Your goal
Everything in the records is to be written out exactly, except the pictures.

Extracted entries
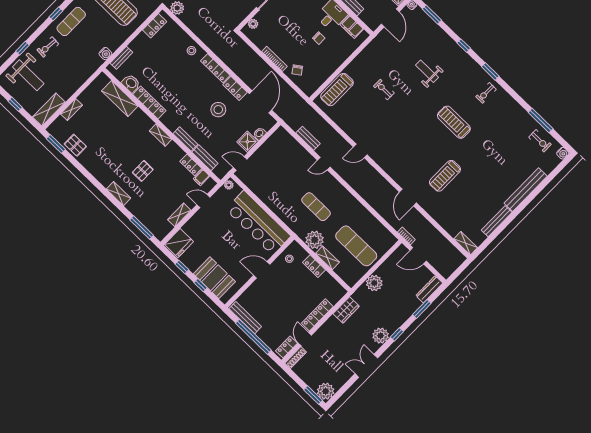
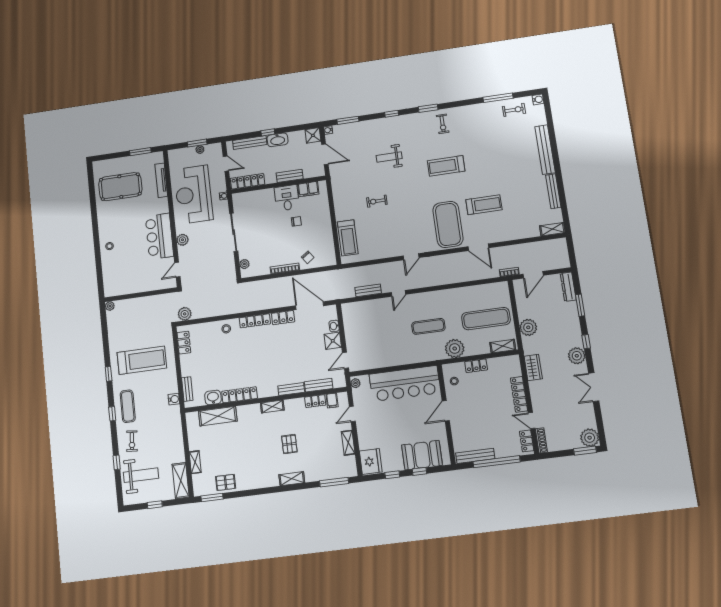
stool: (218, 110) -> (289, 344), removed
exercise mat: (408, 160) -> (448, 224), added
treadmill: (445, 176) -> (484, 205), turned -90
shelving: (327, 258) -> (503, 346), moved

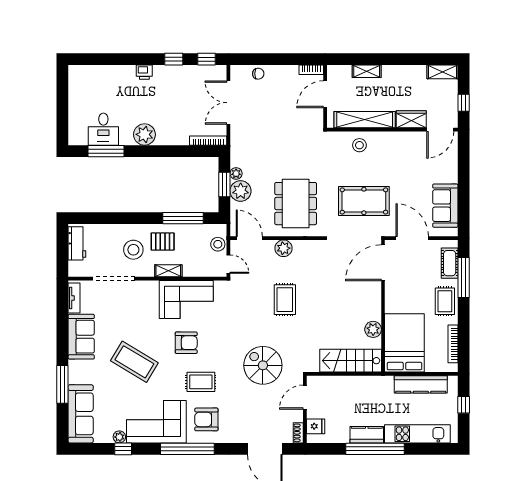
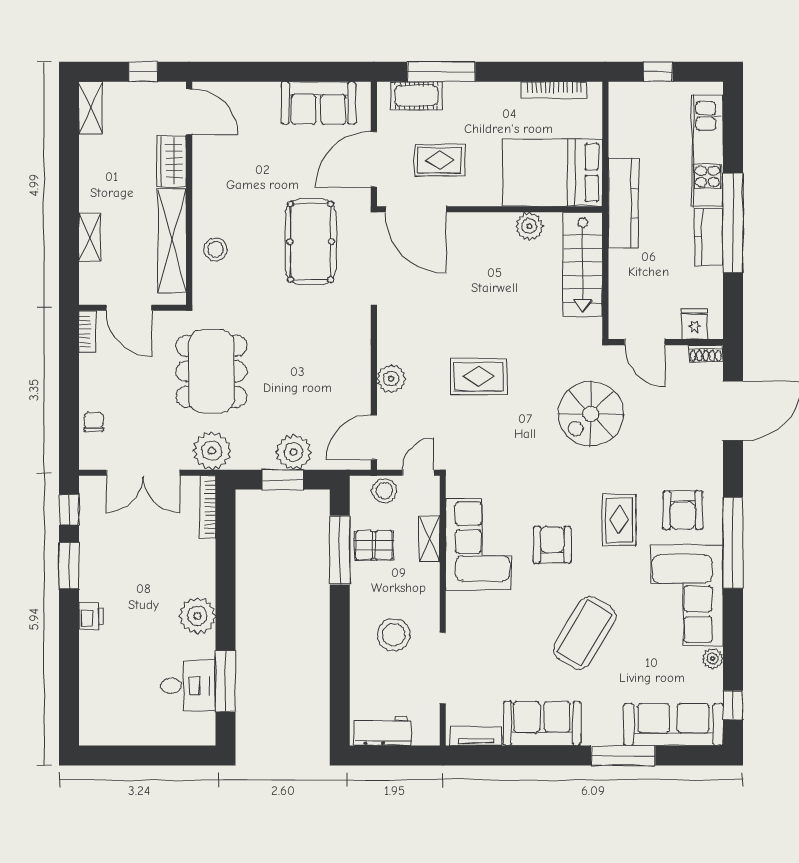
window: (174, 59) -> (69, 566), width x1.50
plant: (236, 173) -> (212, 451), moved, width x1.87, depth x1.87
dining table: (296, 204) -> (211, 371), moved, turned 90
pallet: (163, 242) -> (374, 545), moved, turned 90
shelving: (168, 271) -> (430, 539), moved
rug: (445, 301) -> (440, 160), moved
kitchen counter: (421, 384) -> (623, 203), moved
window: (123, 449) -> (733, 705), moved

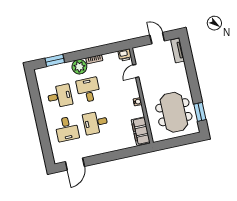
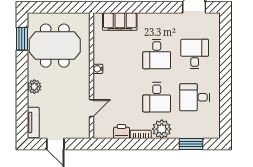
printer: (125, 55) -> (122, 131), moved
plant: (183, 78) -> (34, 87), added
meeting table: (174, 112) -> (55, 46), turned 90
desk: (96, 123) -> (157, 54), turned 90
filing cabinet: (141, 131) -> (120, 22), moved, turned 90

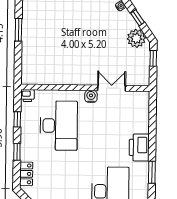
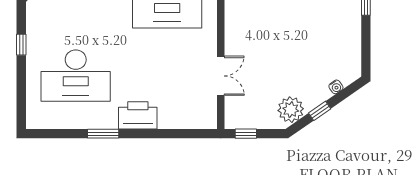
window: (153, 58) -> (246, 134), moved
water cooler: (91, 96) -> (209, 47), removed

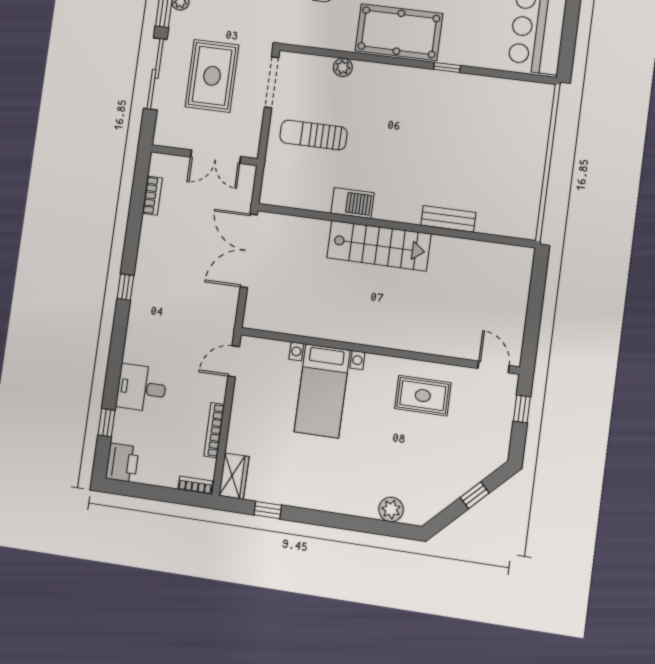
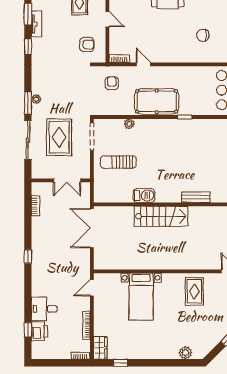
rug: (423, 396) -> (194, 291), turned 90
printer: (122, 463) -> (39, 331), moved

Exercise output
stool: (218, 110) -> (289, 344), removed
exercise mat: (408, 160) -> (448, 224), added
treadmill: (445, 176) -> (484, 205), turned -90
shelving: (327, 258) -> (503, 346), moved

window: (174, 59) -> (69, 566), width x1.50
plant: (236, 173) -> (212, 451), moved, width x1.87, depth x1.87
dining table: (296, 204) -> (211, 371), moved, turned 90
pallet: (163, 242) -> (374, 545), moved, turned 90
shelving: (168, 271) -> (430, 539), moved
rug: (445, 301) -> (440, 160), moved
kitchen counter: (421, 384) -> (623, 203), moved
window: (123, 449) -> (733, 705), moved

printer: (125, 55) -> (122, 131), moved
plant: (183, 78) -> (34, 87), added
meeting table: (174, 112) -> (55, 46), turned 90
desk: (96, 123) -> (157, 54), turned 90
filing cabinet: (141, 131) -> (120, 22), moved, turned 90

window: (153, 58) -> (246, 134), moved
water cooler: (91, 96) -> (209, 47), removed

rug: (423, 396) -> (194, 291), turned 90
printer: (122, 463) -> (39, 331), moved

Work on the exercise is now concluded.